Activity: Write out exactly, excluding pictures, the lines from the one containing "IMU pin GND: GND -> 3V3" through the end of the data, both included.

Exercise data:

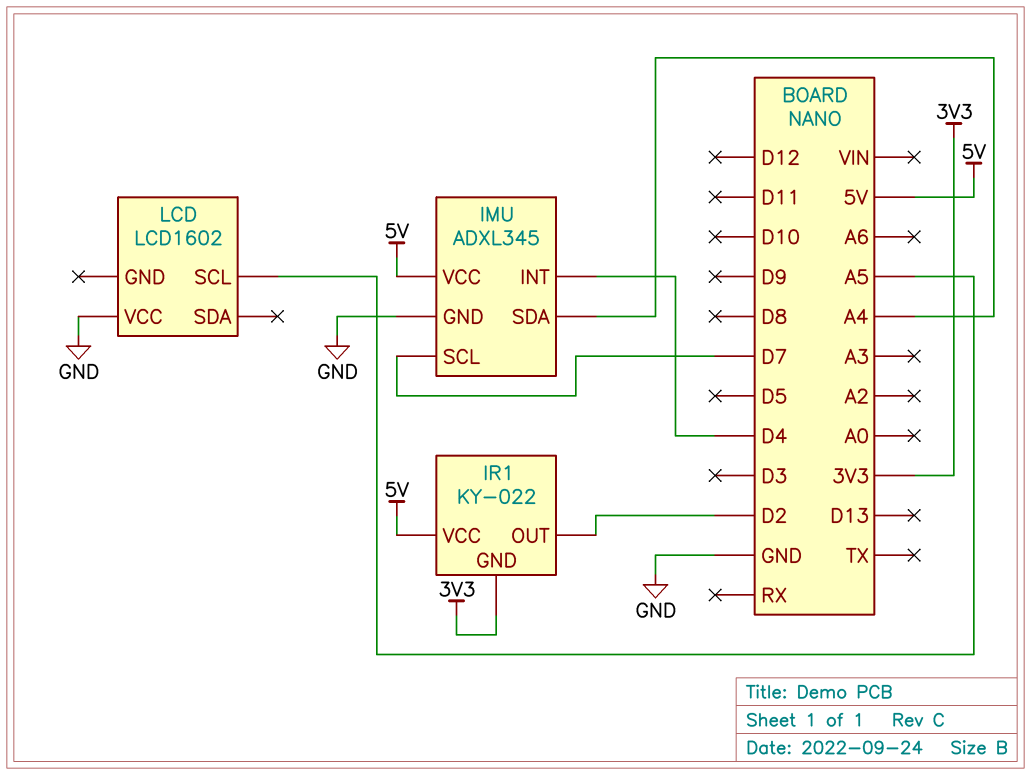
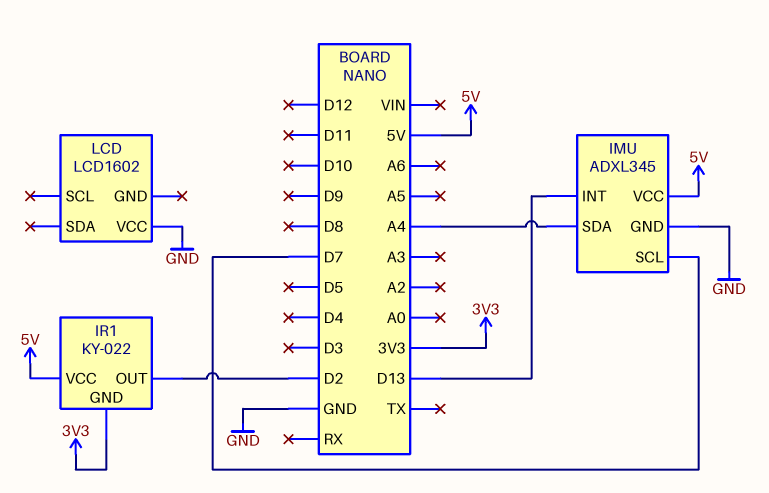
IMU pin INT: D4 -> D13
LCD pin SCL: A5 -> none

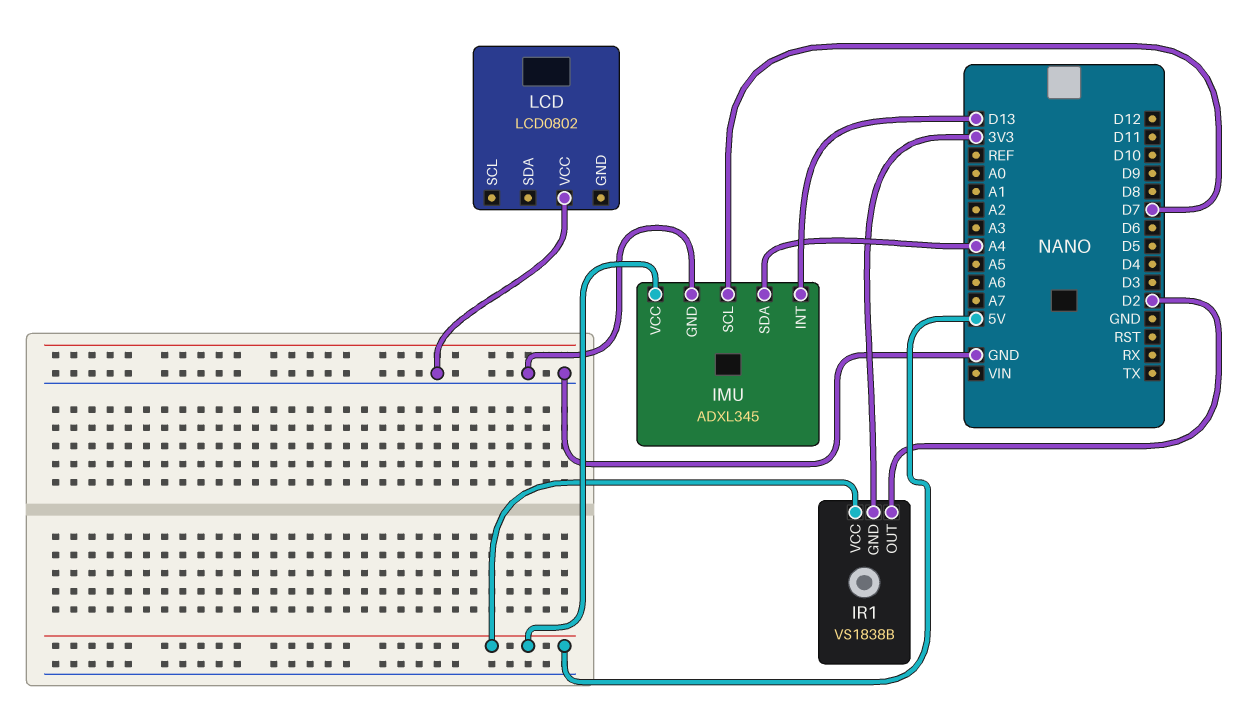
IR1: KY-022 -> VS1838B
LCD: LCD1602 -> LCD0802

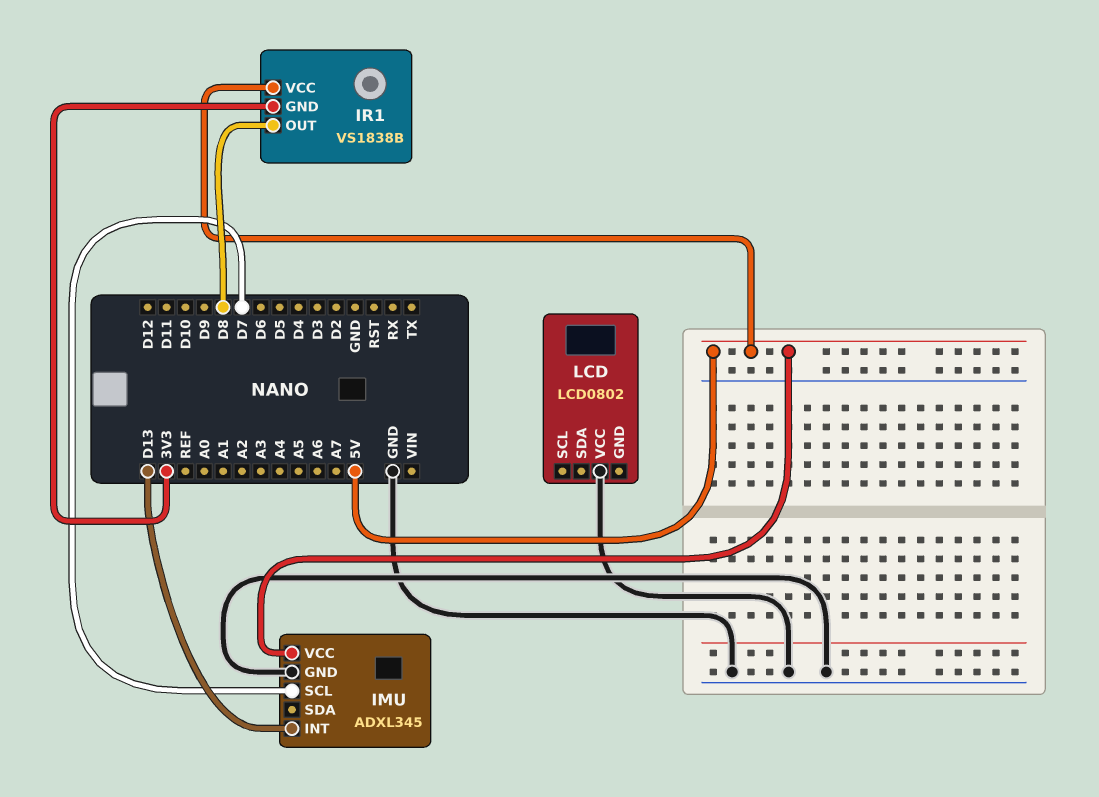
IMU pin SDA: A4 -> none
IR1 pin OUT: D2 -> D8

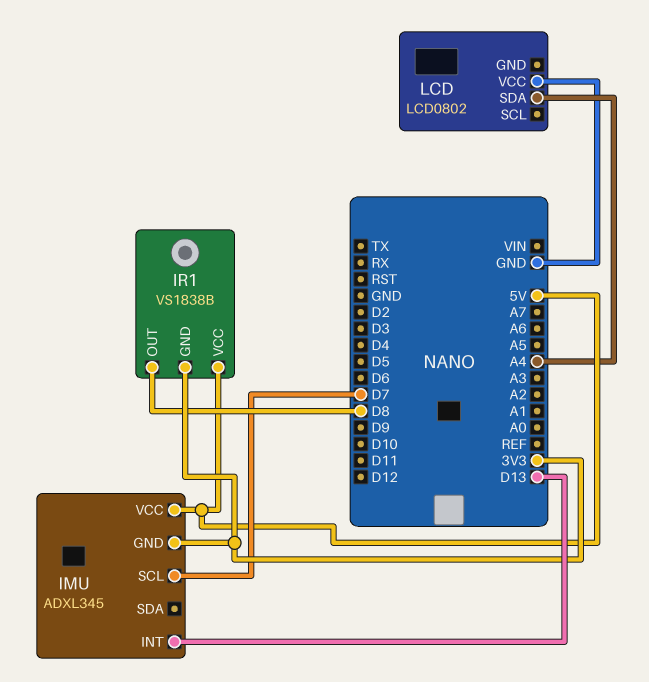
IMU pin GND: GND -> 3V3
LCD pin SDA: none -> A4

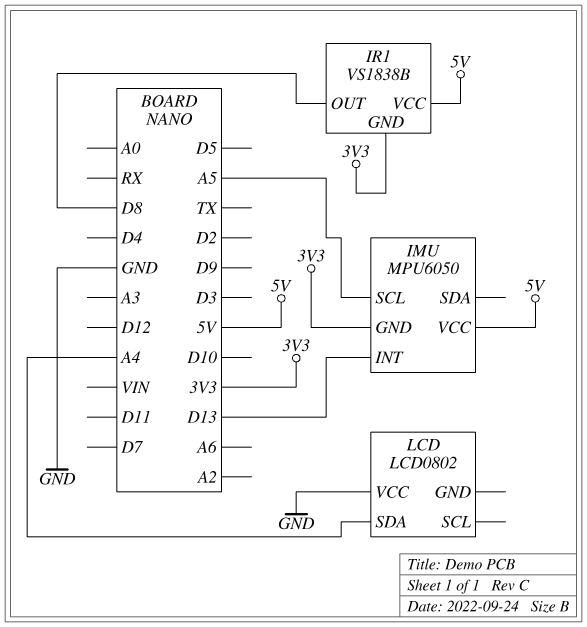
IMU: ADXL345 -> MPU6050
IMU pin SCL: D7 -> A5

Solution to this problem:
IMU pin GND: GND -> 3V3
LCD pin SDA: none -> A4

IMU: ADXL345 -> MPU6050
IMU pin SCL: D7 -> A5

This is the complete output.